# Assignment
Once the line holding "U2 pin in+: SIG5 -> VCC" is found in the entries below, restate it and each line after it word for word, with no pictures.

BEGIN Information provided

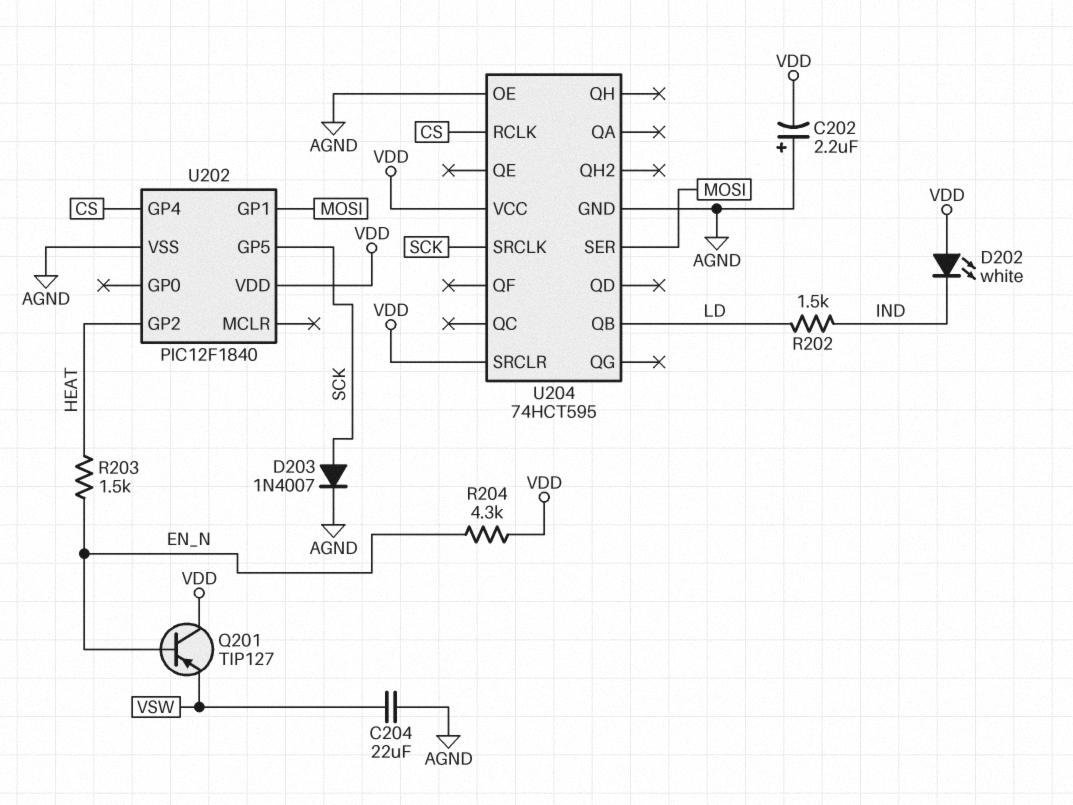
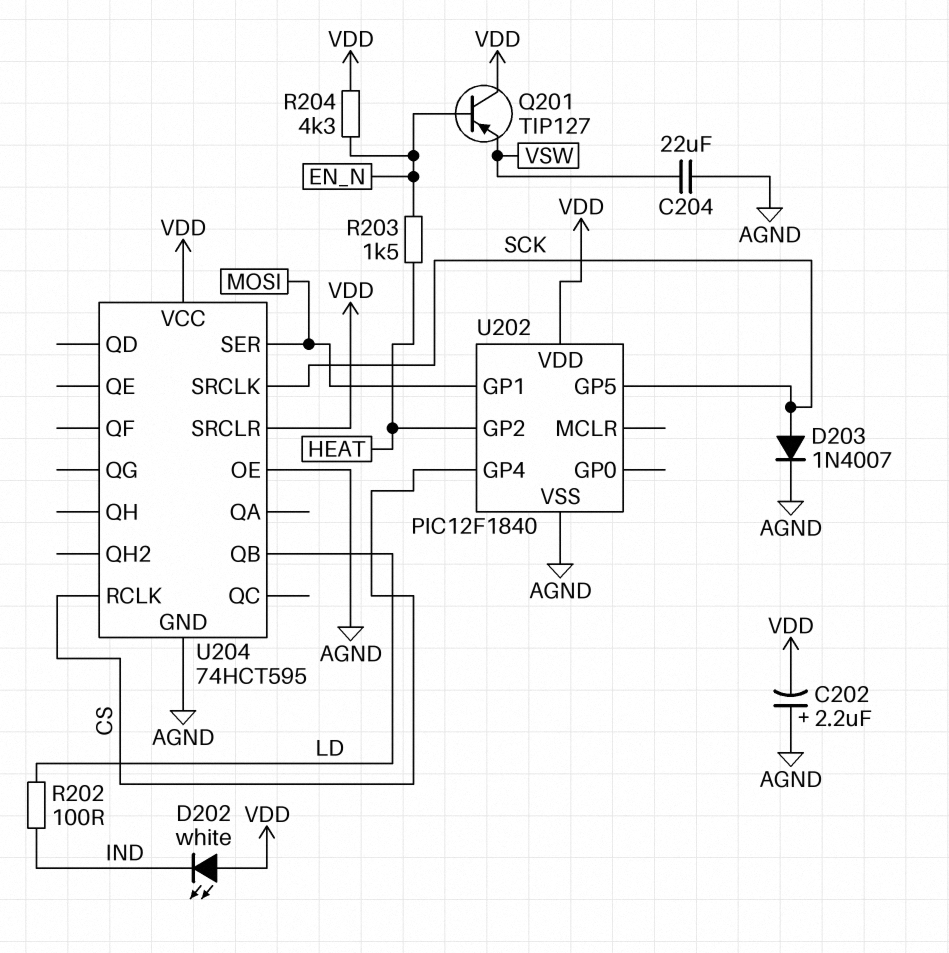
R202: 1.5k (IND, LD) -> 100 (IND, LD)

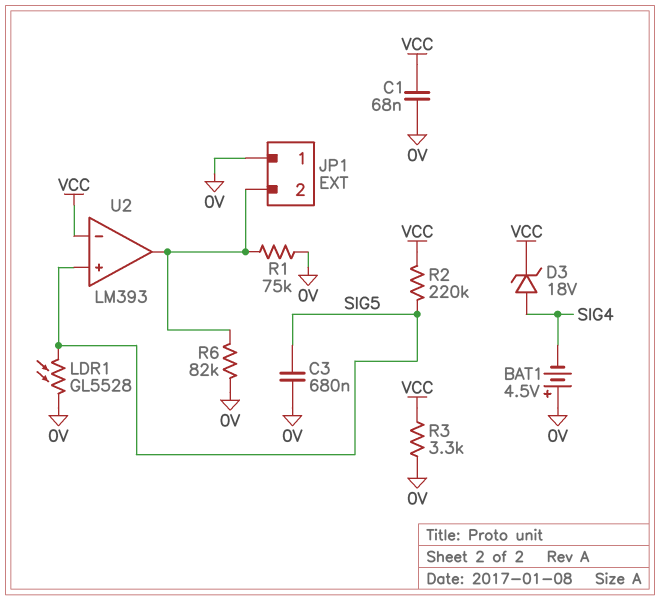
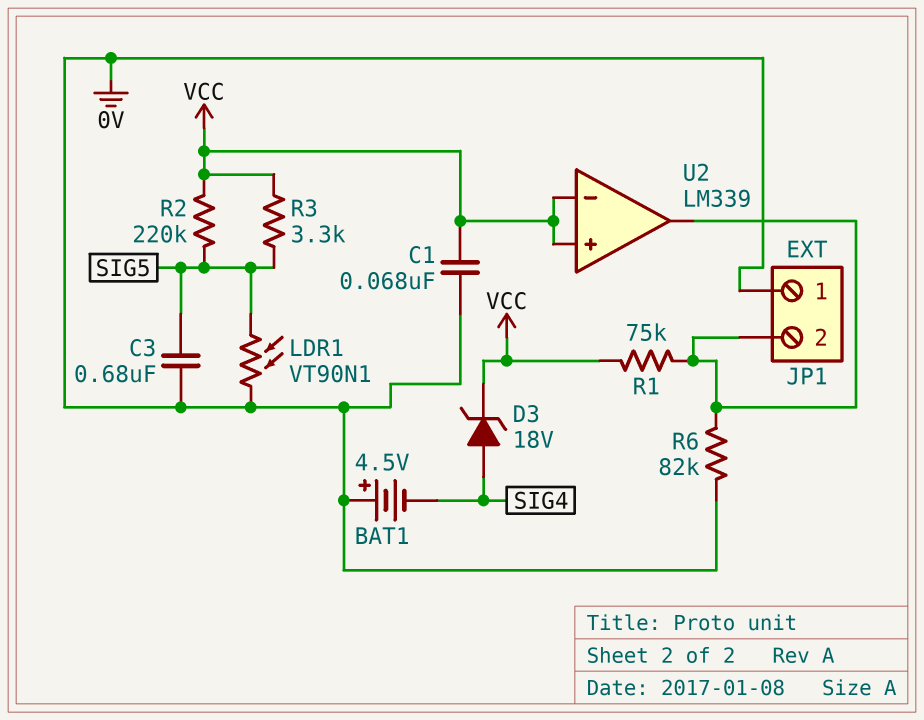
LDR1: GL5528 (0V, SIG5) -> VT90N1 (0V, SIG5)
R1: 75k (0V, JP1/2) -> 75k (JP1/2, VCC)
R3: 3.3k (0V, VCC) -> 3.3k (SIG5, VCC)
U2: LM393 -> LM339
U2 pin in+: SIG5 -> VCC

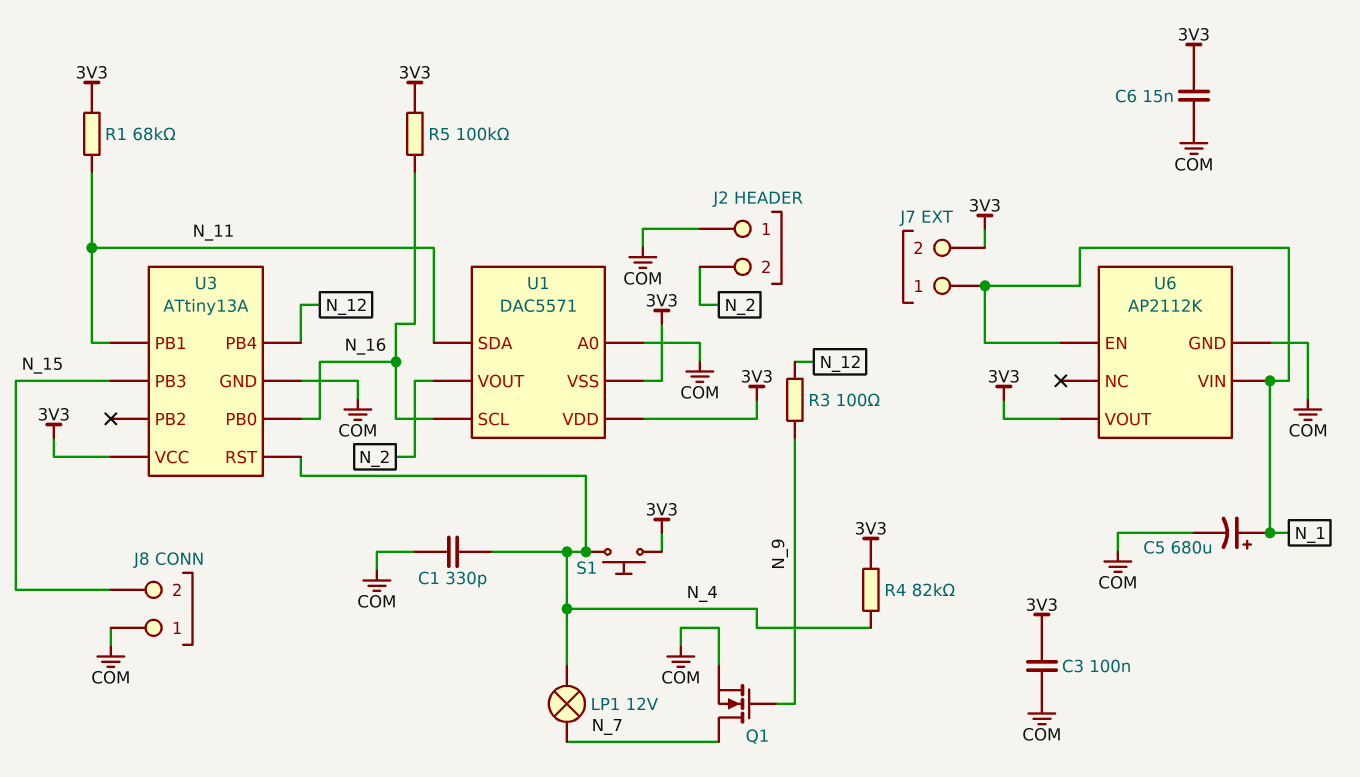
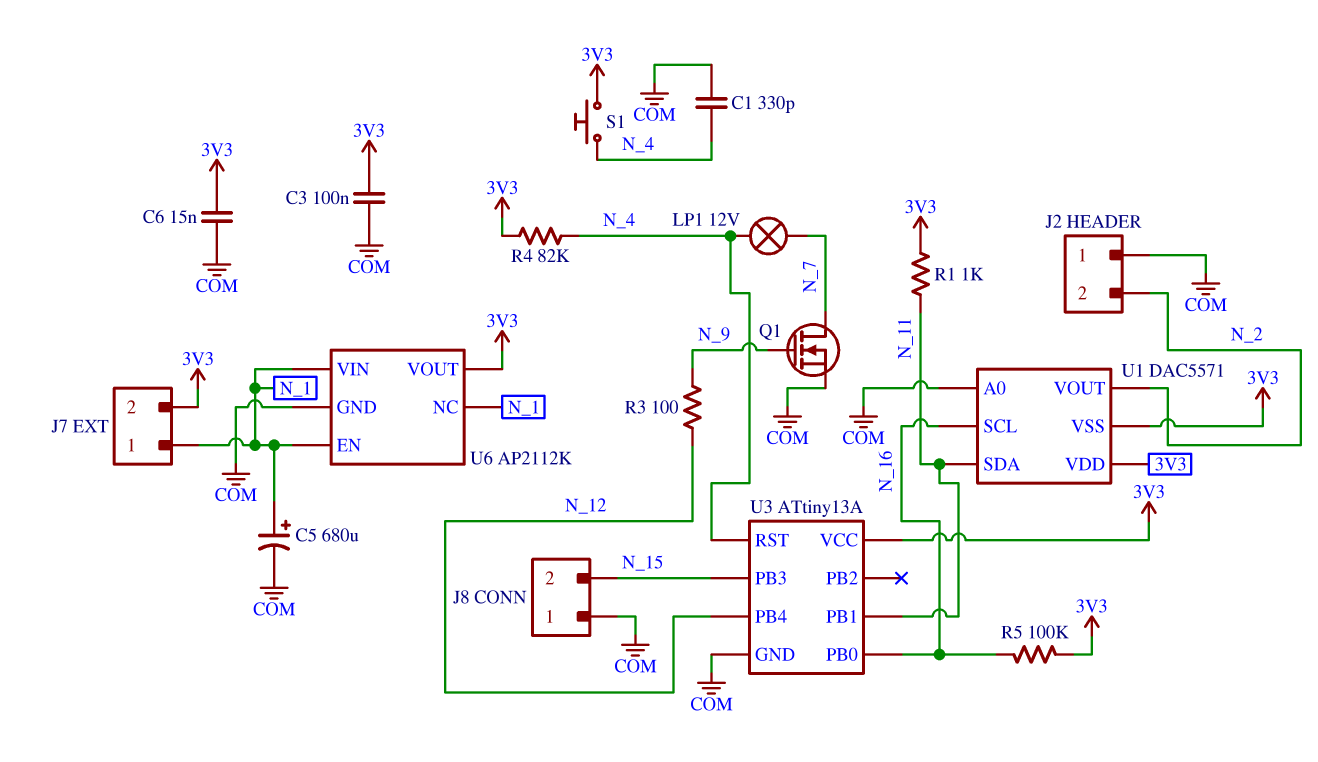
R1: 68k (3V3, N_11) -> 1k (3V3, N_11)
U6 pin NC: none -> N_1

END Information provided

# Output of the exercise
U2 pin in+: SIG5 -> VCC

R1: 68k (3V3, N_11) -> 1k (3V3, N_11)
U6 pin NC: none -> N_1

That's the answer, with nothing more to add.